## WHAT NEEDS TO BE DONE:
Write every line below out again, exactly as given, but leave out the pictures.

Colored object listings
====================
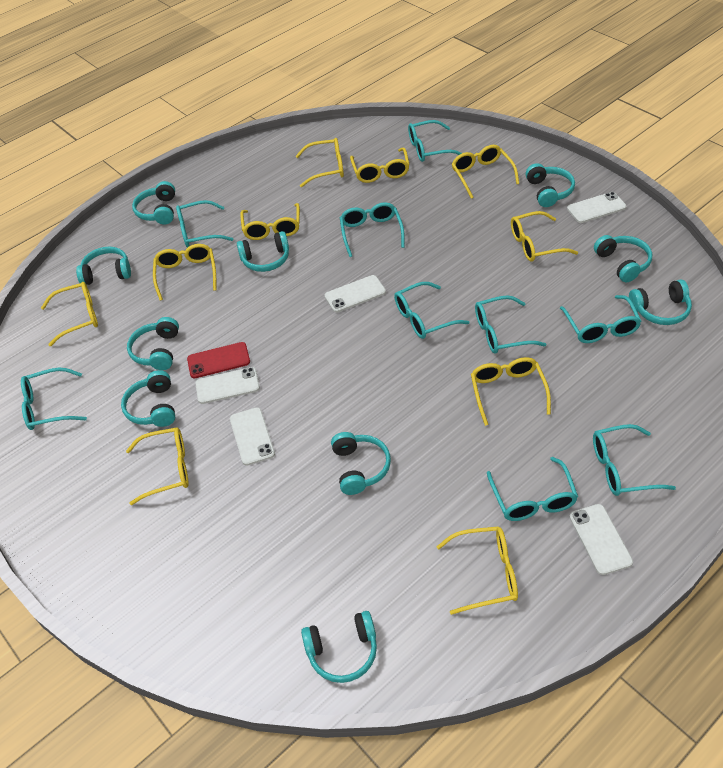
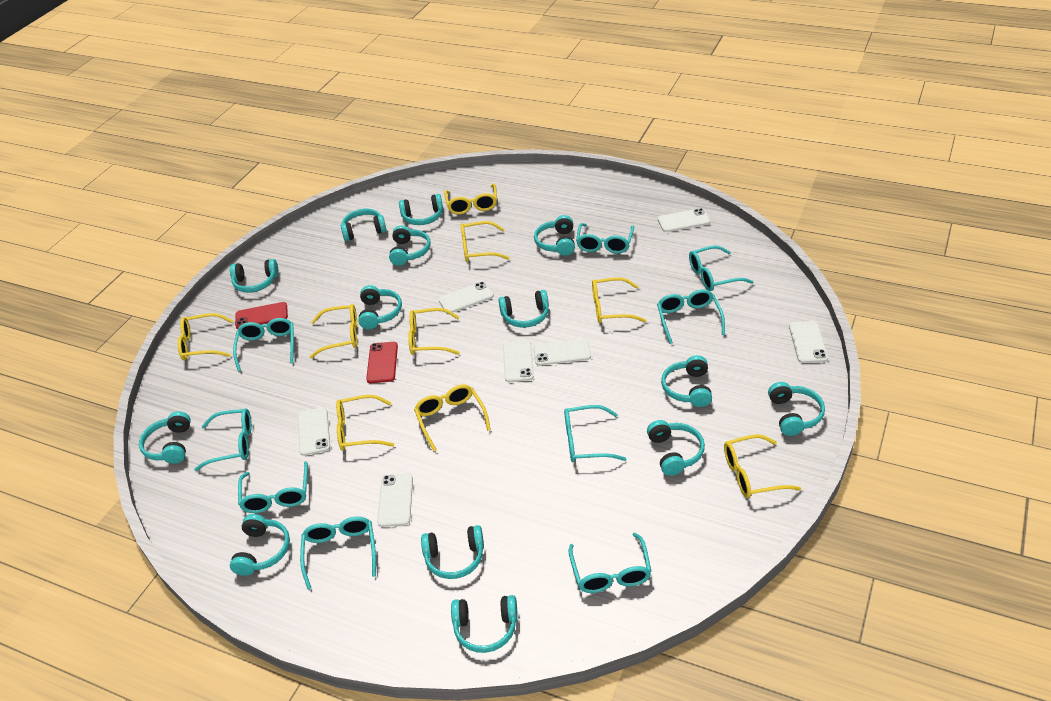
red phone: 1 -> 2
turquoise headphones: 10 -> 14
white phone: 5 -> 7
yellow glasses: 10 -> 9

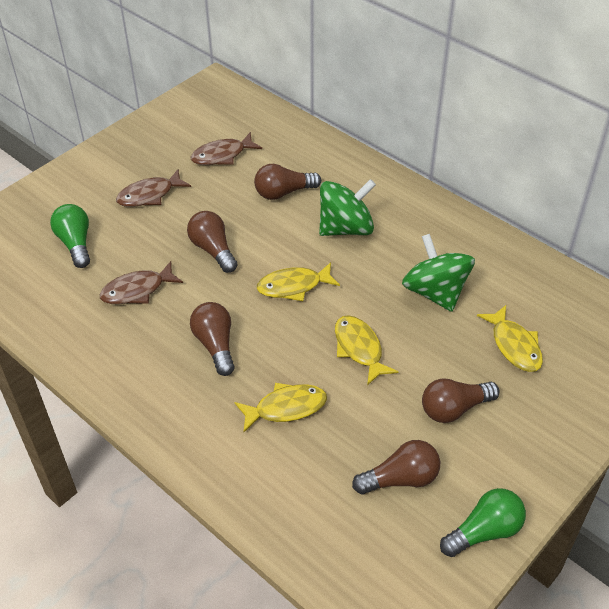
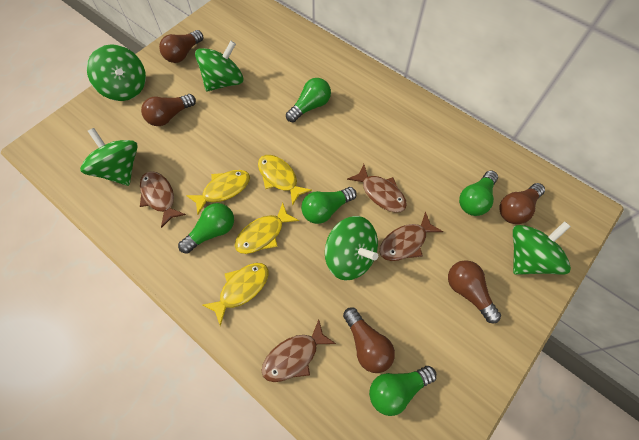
brown fish: 3 -> 4
green light bulb: 2 -> 5
green spinning top: 2 -> 5

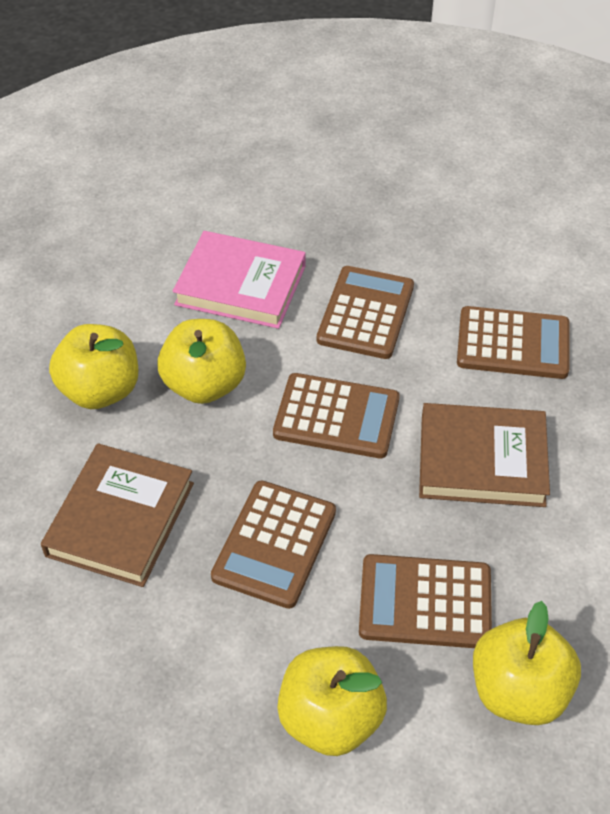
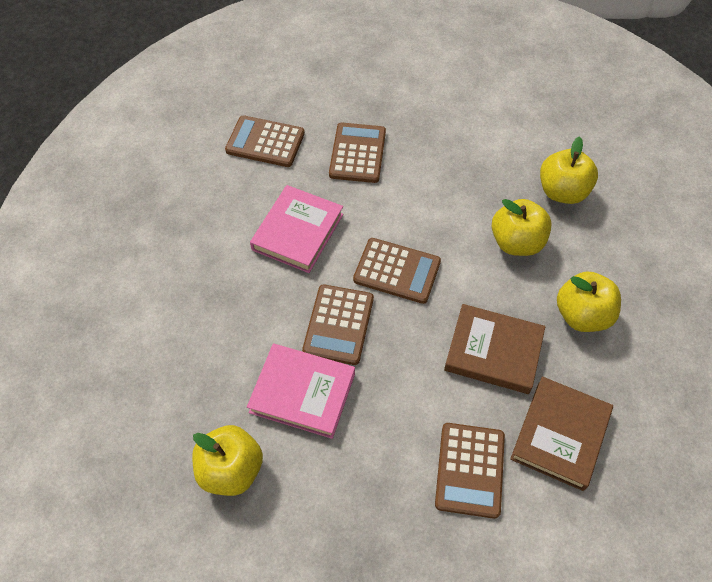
pink book: 1 -> 2

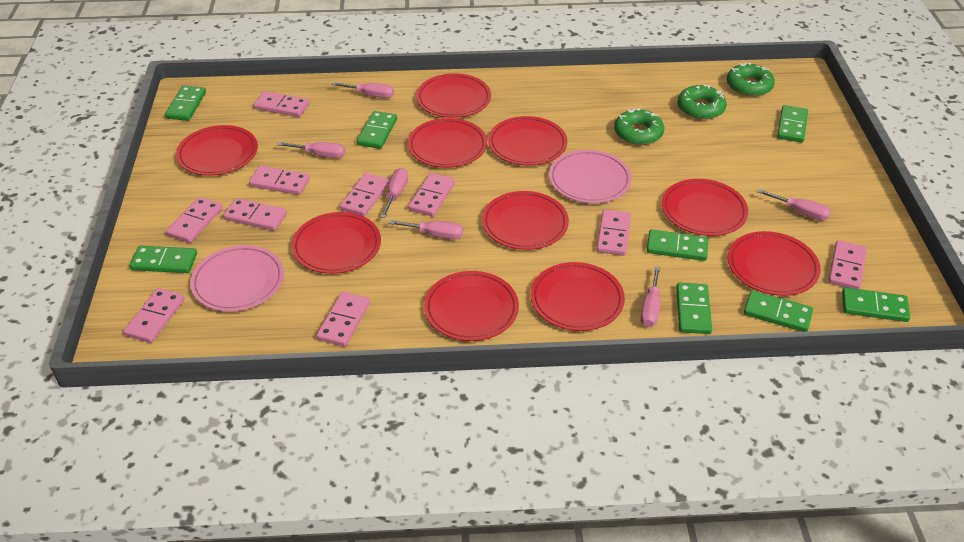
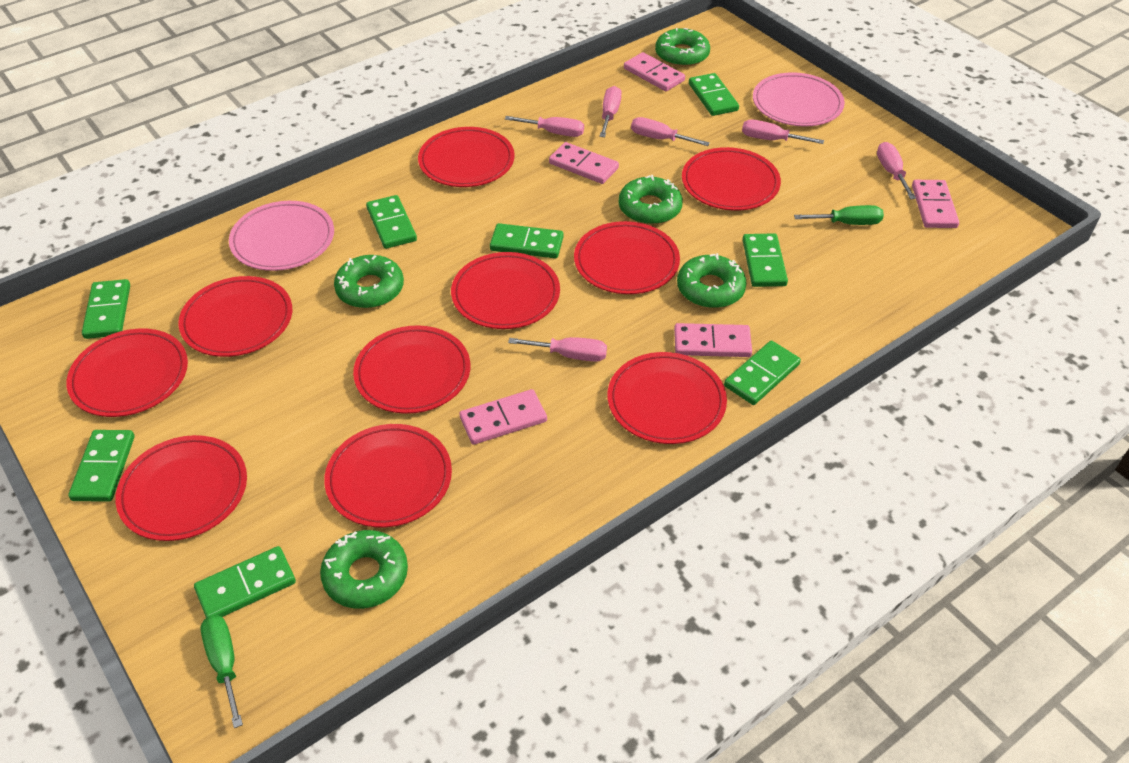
green donut: 3 -> 5
green screwdriver: 0 -> 2
pink domino: 10 -> 5

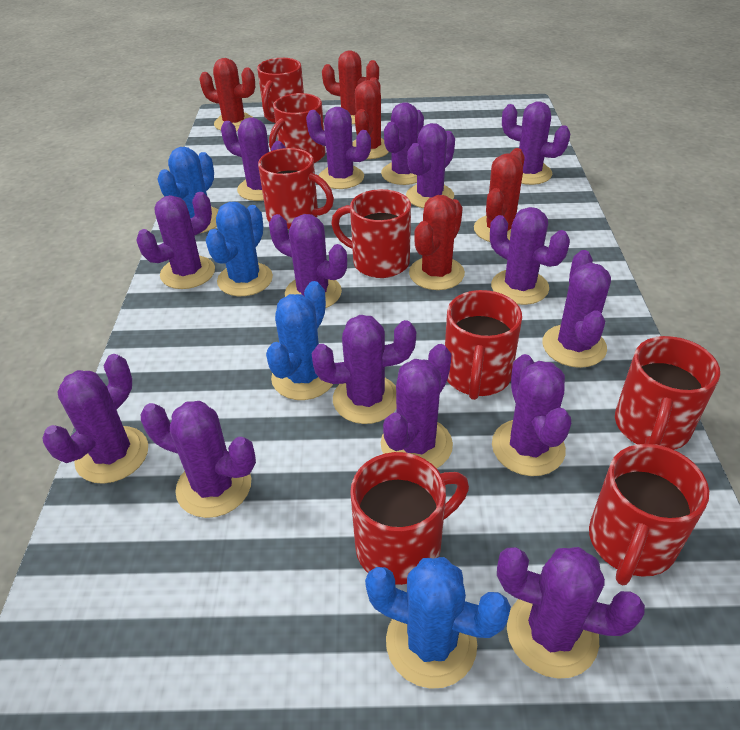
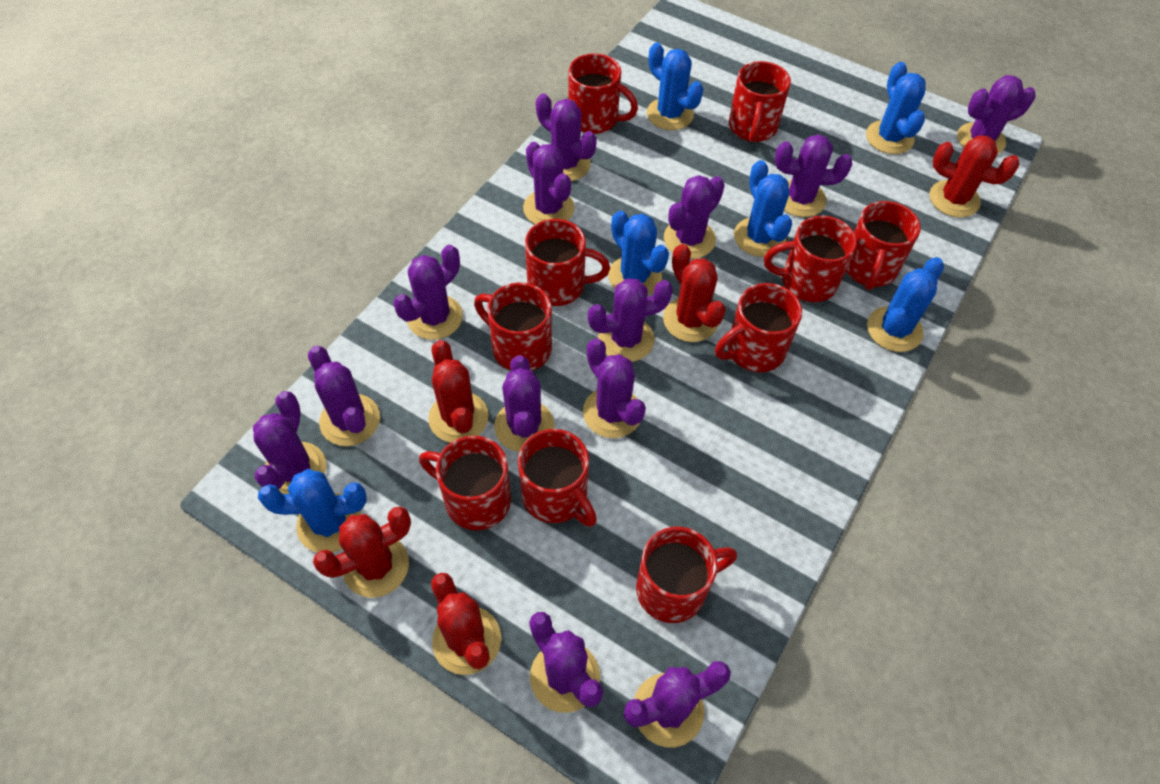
blue cactus: 4 -> 6
purple cactus: 15 -> 13
red mug: 8 -> 10

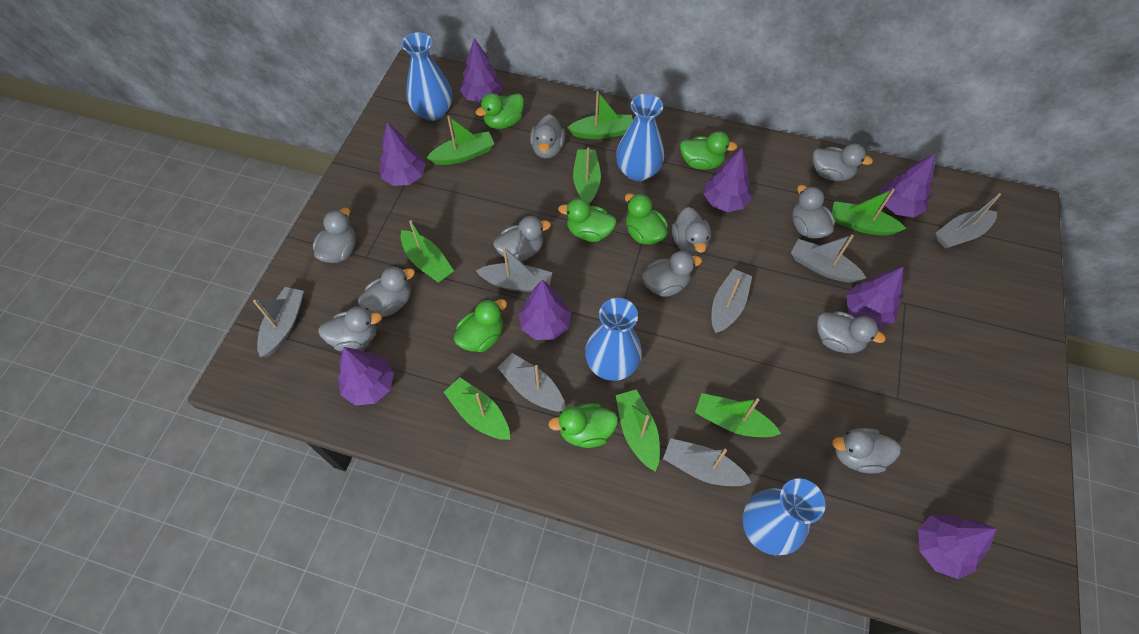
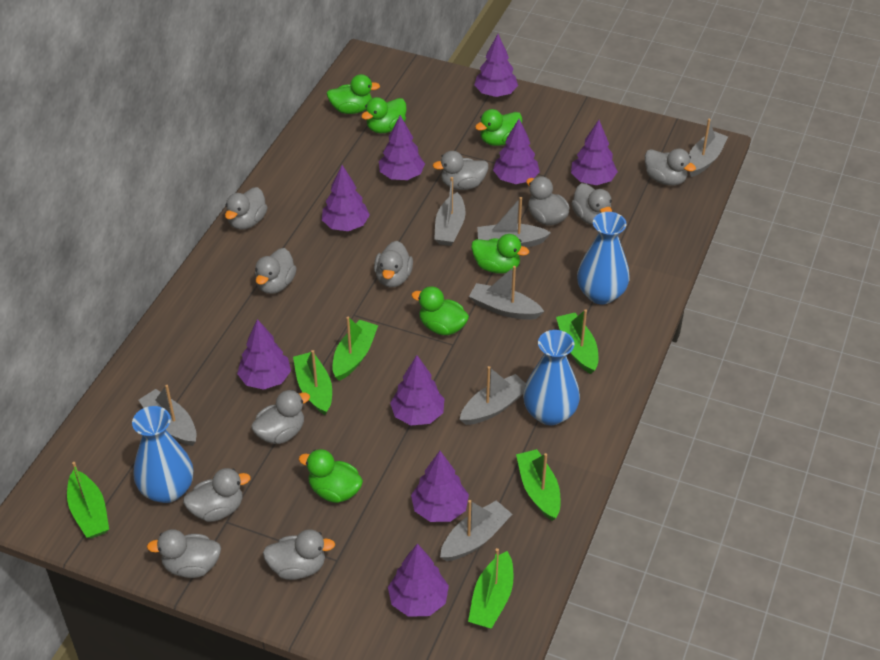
blue vase: 4 -> 3
green boat: 8 -> 6
purple tree: 8 -> 9

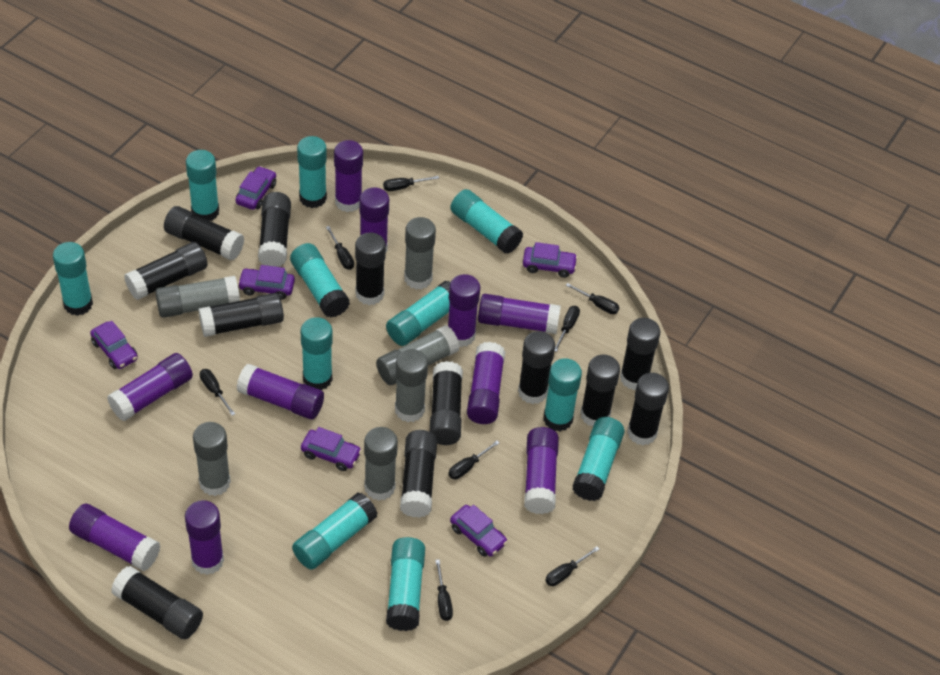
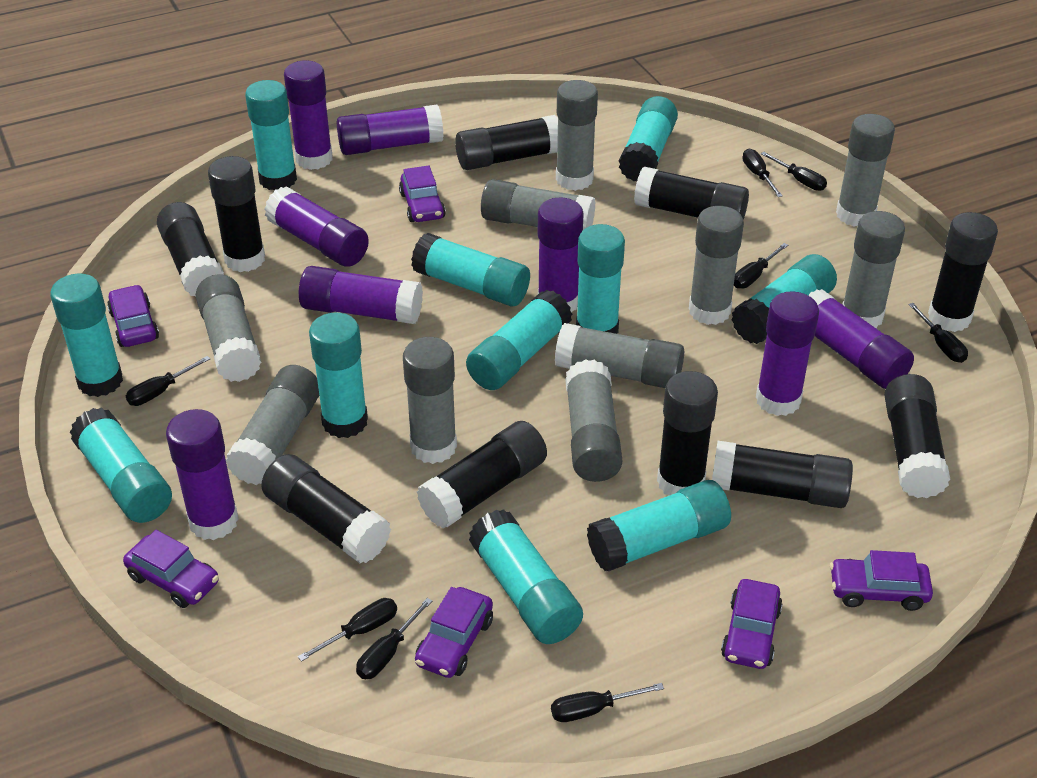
black glue stick: 12 -> 10
grey glue stick: 6 -> 10
purple glue stick: 10 -> 8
====================
## RESPONSE AREA:
red phone: 1 -> 2
turquoise headphones: 10 -> 14
white phone: 5 -> 7
yellow glasses: 10 -> 9

brown fish: 3 -> 4
green light bulb: 2 -> 5
green spinning top: 2 -> 5

pink book: 1 -> 2

green donut: 3 -> 5
green screwdriver: 0 -> 2
pink domino: 10 -> 5

blue cactus: 4 -> 6
purple cactus: 15 -> 13
red mug: 8 -> 10

blue vase: 4 -> 3
green boat: 8 -> 6
purple tree: 8 -> 9

black glue stick: 12 -> 10
grey glue stick: 6 -> 10
purple glue stick: 10 -> 8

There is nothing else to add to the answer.